**Exercise goal**
Write out exactly the lines below that run from the one containing "black L-shape: moved 31 px right, 50 px down" through the one containing "blue triangle: moved 7 px left, 3 px up", both included, with no other lines.

**Material provided**
══════

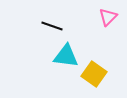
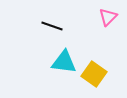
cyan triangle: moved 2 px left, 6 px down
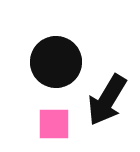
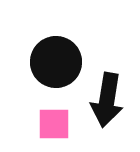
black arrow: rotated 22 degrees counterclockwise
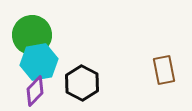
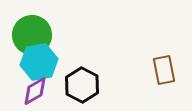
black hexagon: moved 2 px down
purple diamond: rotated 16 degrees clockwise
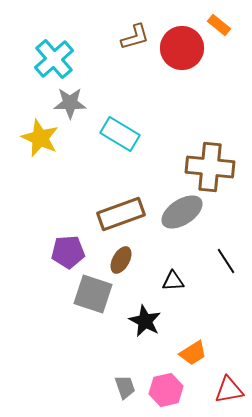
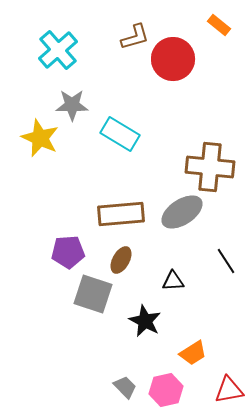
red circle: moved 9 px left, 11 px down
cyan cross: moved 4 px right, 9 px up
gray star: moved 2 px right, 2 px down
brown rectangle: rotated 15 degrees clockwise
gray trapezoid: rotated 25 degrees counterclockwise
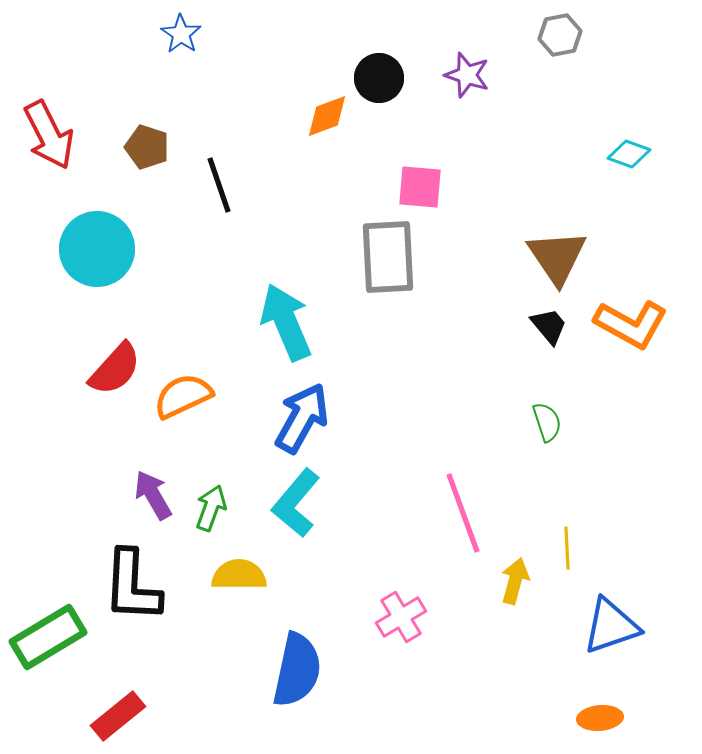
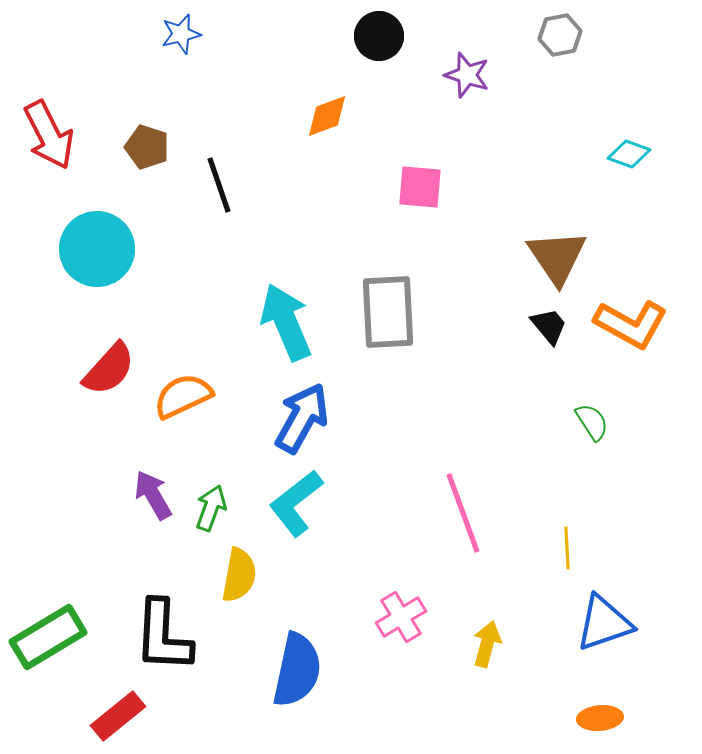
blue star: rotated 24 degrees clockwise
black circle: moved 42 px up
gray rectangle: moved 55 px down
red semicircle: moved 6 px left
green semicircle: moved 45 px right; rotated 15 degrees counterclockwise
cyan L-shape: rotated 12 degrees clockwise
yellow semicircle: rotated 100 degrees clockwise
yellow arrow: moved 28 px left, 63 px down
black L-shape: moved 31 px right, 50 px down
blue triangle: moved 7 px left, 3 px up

══════

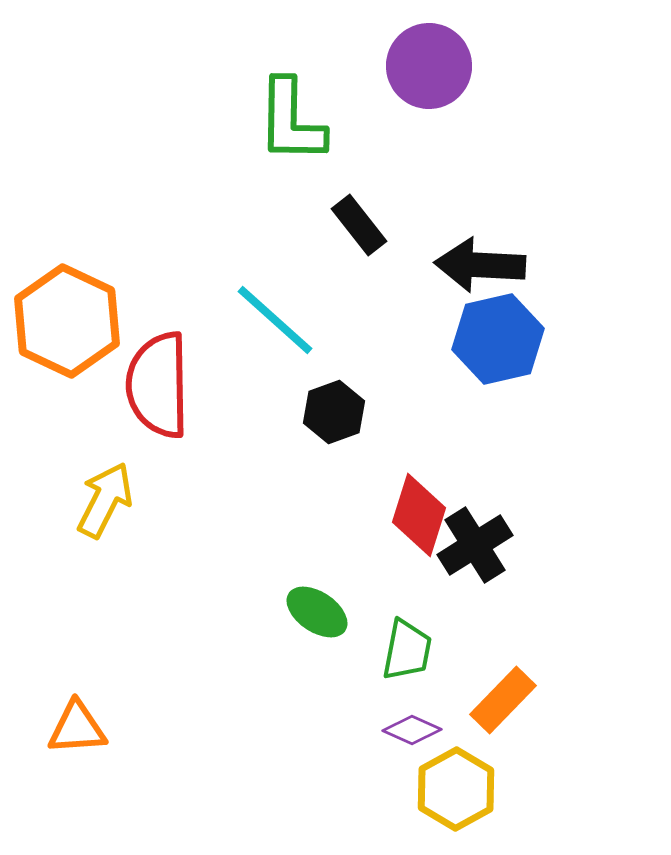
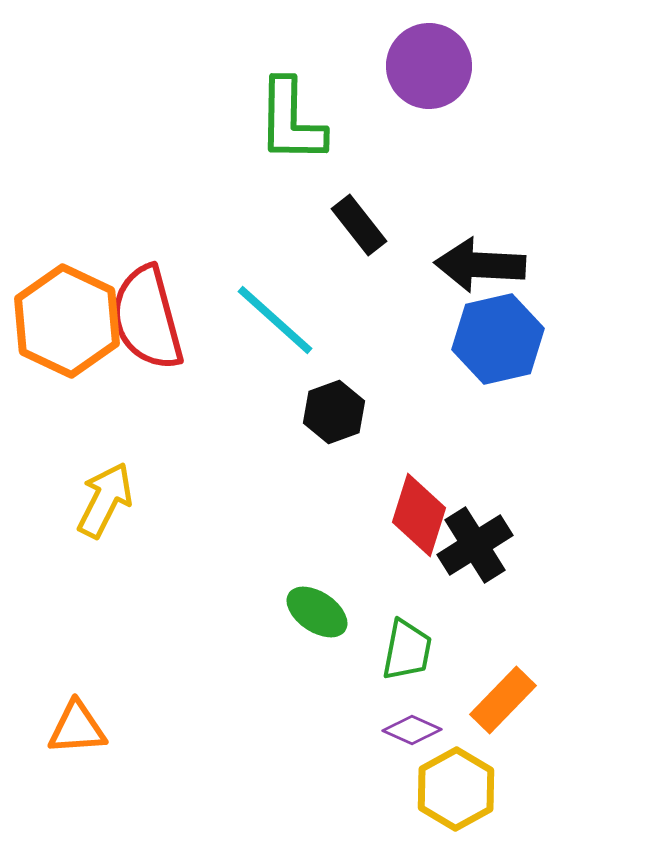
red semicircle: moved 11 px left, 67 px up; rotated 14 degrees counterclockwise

══════

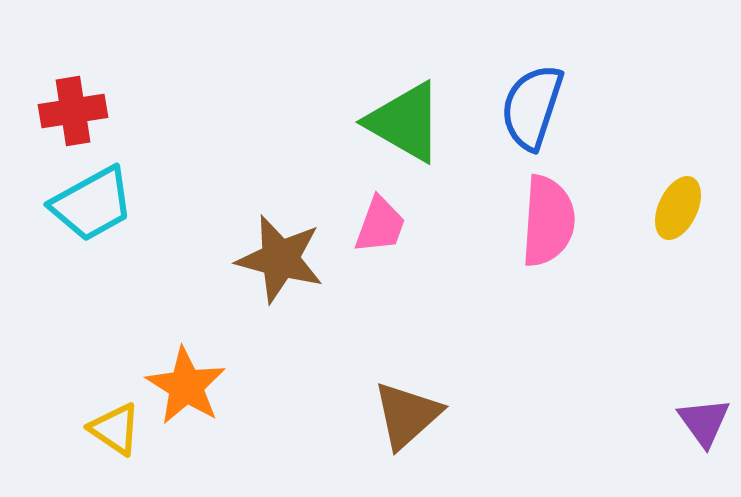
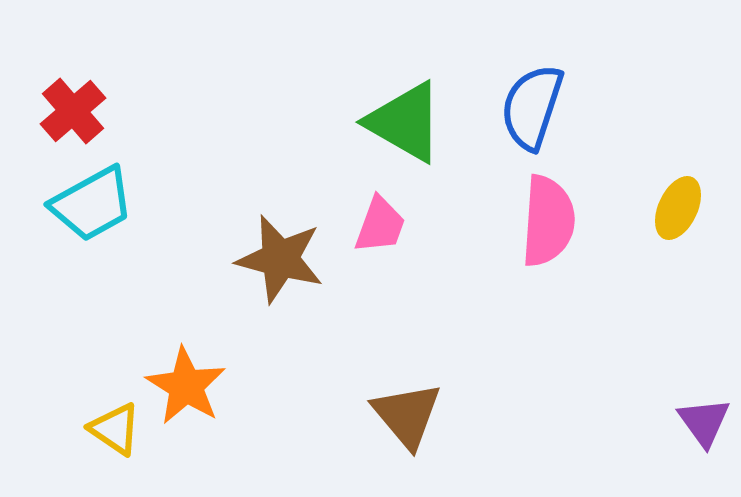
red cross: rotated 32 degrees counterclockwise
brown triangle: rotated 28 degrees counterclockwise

══════

**Response**
black L-shape: moved 31 px right, 50 px down
blue triangle: moved 7 px left, 3 px up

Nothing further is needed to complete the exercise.